(Beginning of Data)
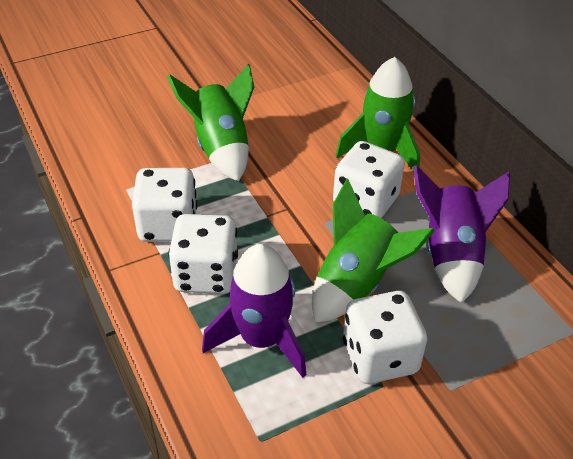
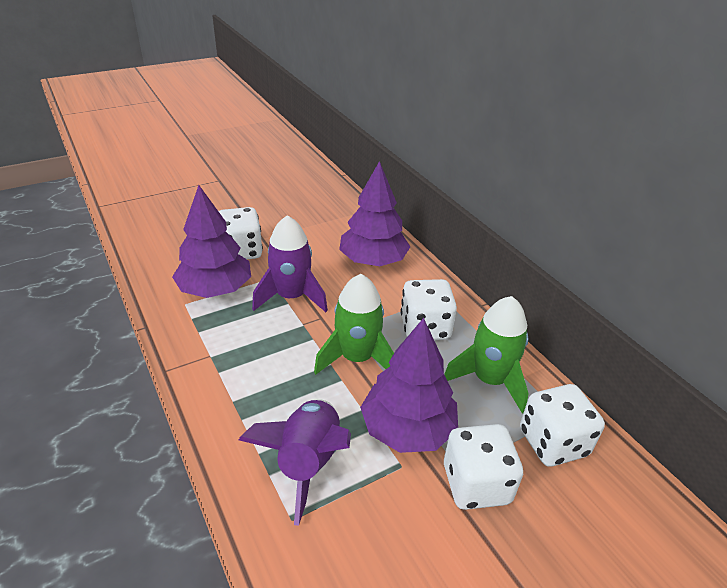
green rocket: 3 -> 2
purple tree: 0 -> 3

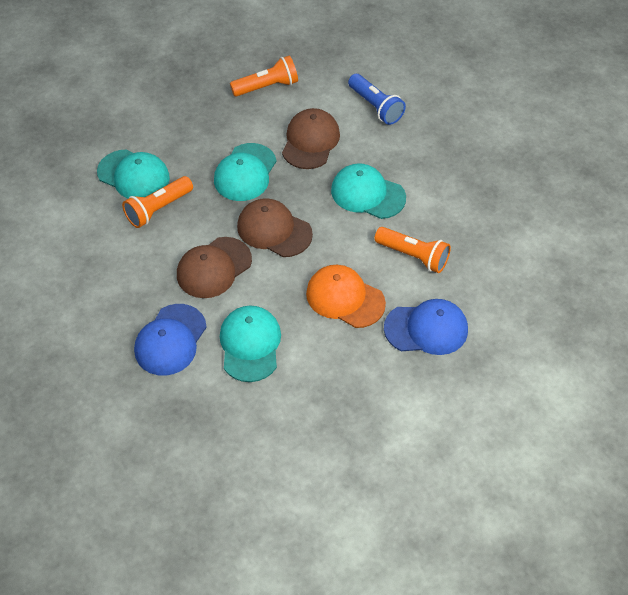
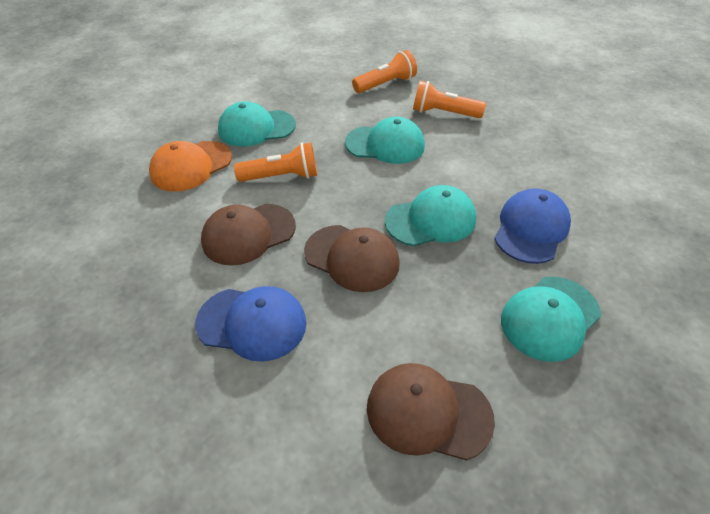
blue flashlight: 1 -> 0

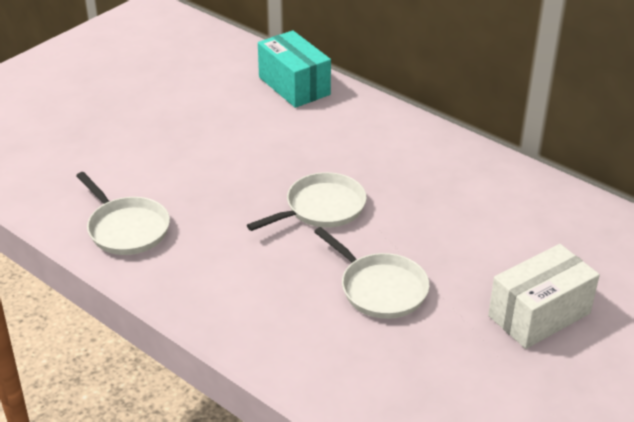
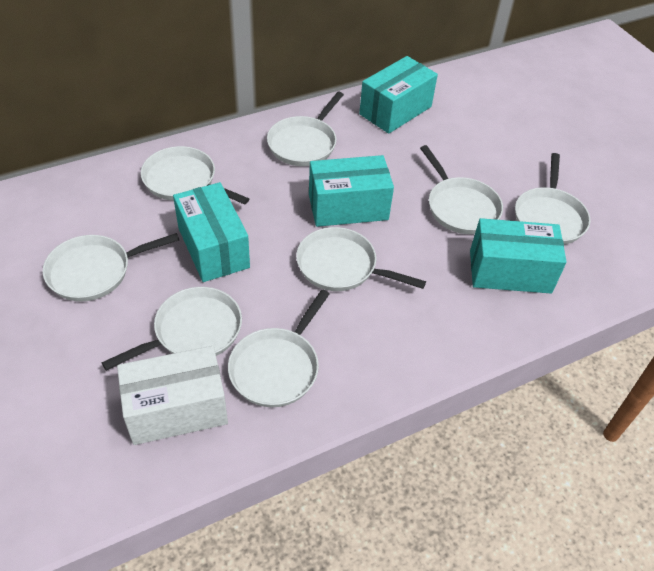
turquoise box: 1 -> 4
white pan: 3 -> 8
(End of Data)
**Your objective:** Pictures stay out, but every record above is to be returned exactly.

**Result:**
green rocket: 3 -> 2
purple tree: 0 -> 3

blue flashlight: 1 -> 0

turquoise box: 1 -> 4
white pan: 3 -> 8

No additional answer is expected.